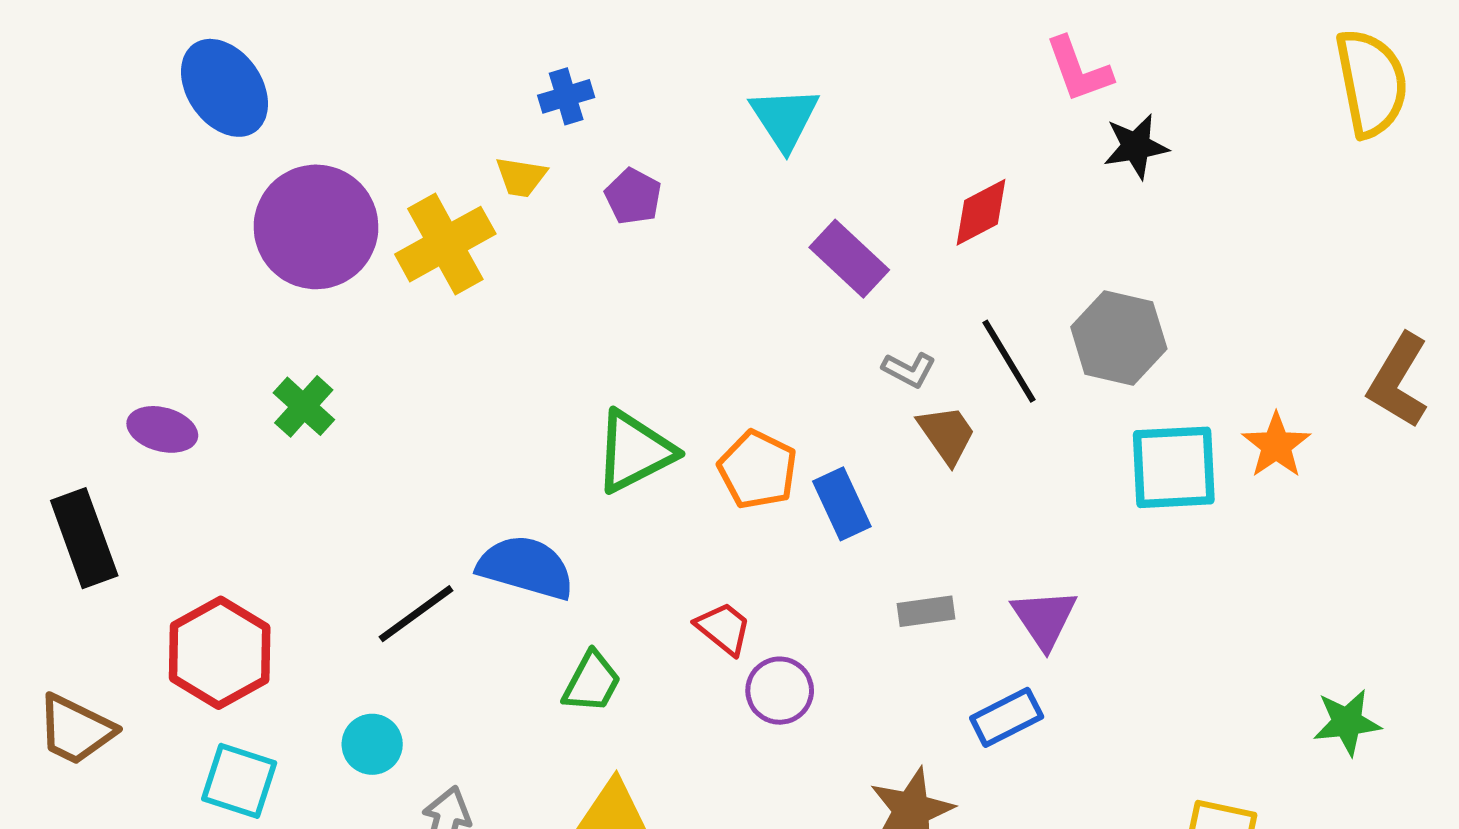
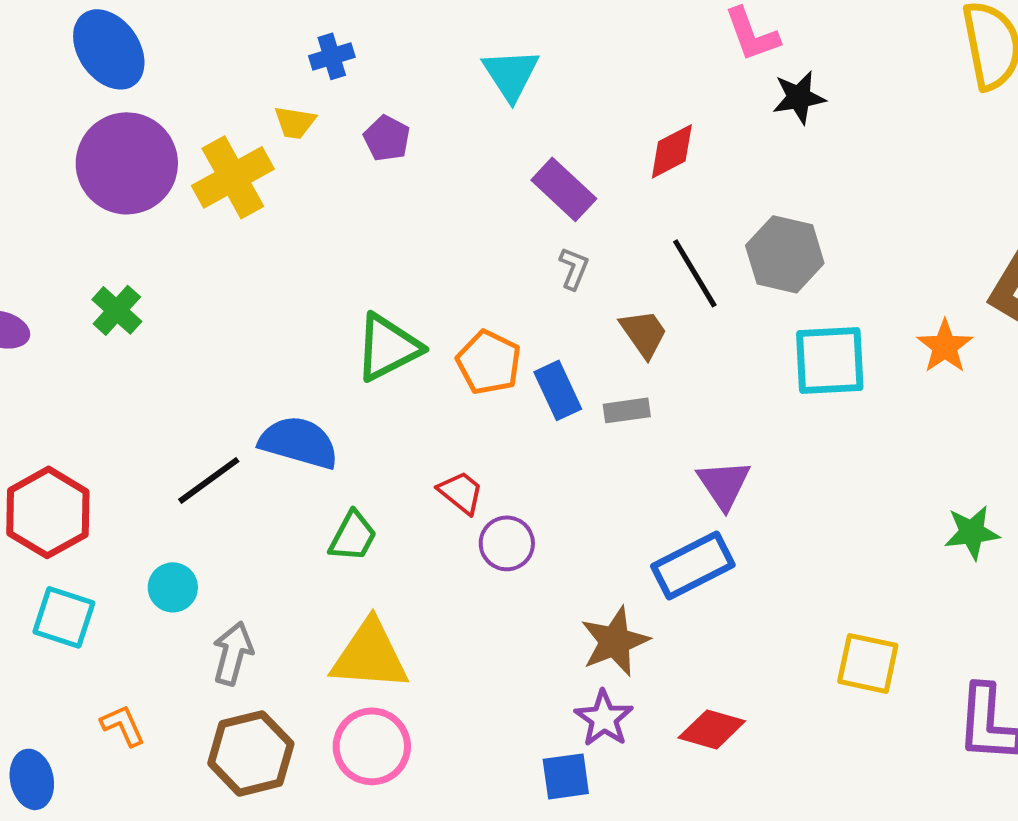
blue ellipse: (225, 88) -> (109, 49), moved
gray L-shape: (909, 370) -> (574, 268), moved, turned -96
orange star: (1276, 445) -> (945, 346), moved
gray rectangle: (926, 611) -> (627, 410), moved
blue rectangle: (1007, 717) -> (693, 565), size x1.4
green star: (1347, 722) -> (972, 532), moved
=-=-=
In the entries above, find the line with "gray L-shape: (909, 370)", then retype it and every line after it exactly.

ANSWER ->
gray L-shape: (909, 370) -> (574, 268), moved, turned -96
orange star: (1276, 445) -> (945, 346), moved
gray rectangle: (926, 611) -> (627, 410), moved
blue rectangle: (1007, 717) -> (693, 565), size x1.4
green star: (1347, 722) -> (972, 532), moved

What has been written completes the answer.